Supplied data Start Marker

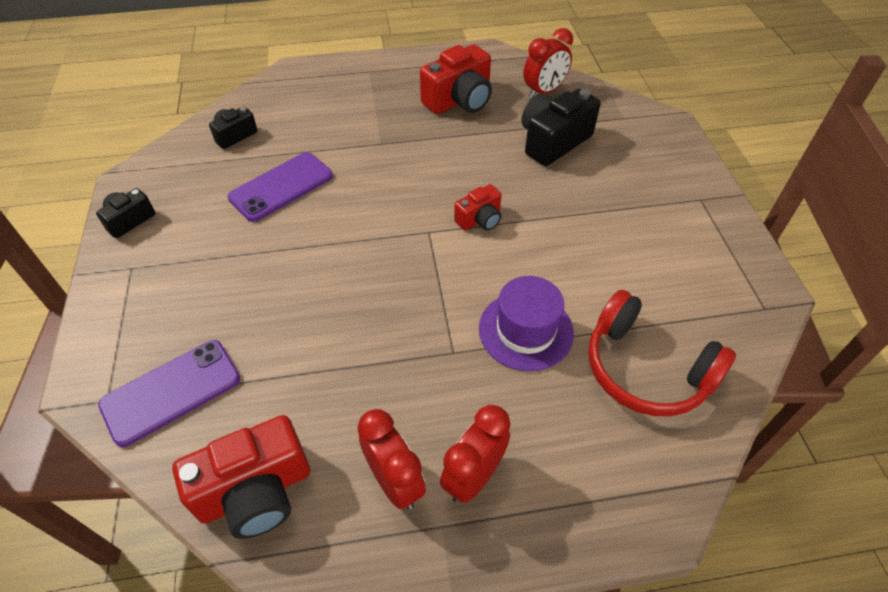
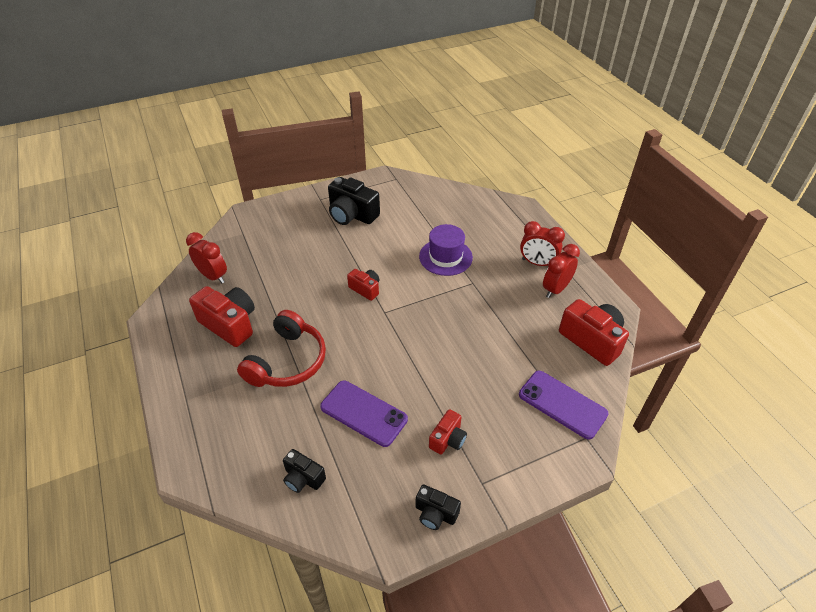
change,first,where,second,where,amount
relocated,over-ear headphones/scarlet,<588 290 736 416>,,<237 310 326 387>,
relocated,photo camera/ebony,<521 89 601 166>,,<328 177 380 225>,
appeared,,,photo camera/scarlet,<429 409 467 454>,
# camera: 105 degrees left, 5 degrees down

Supplied data End Marker

• [Directions]: From the line that holds "relocated,photo camera/ebony,<521 89" down to the last line of the material, copy every line exactly and add nothing.

• [Your response]:
relocated,photo camera/ebony,<521 89 601 166>,,<328 177 380 225>,
appeared,,,photo camera/scarlet,<429 409 467 454>,
# camera: 105 degrees left, 5 degrees down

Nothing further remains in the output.